- [ASSIGNED TASK]:
Copy verbatim the block of lines in the entries below whose first line contains "blue 1x1 cone" and whose last line contains "green 1x1 plate [528,372,626,467]". Leave out all other lines.

- [DATASET]:
↓↓↓
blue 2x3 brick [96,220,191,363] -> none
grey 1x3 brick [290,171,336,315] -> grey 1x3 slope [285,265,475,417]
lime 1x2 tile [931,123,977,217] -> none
↑↑↑
↓↓↓
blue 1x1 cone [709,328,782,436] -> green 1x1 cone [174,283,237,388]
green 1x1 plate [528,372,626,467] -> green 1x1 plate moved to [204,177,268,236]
↑↑↑
- [TASK OUTPUT]:
blue 1x1 cone [709,328,782,436] -> green 1x1 cone [174,283,237,388]
green 1x1 plate [528,372,626,467] -> green 1x1 plate moved to [204,177,268,236]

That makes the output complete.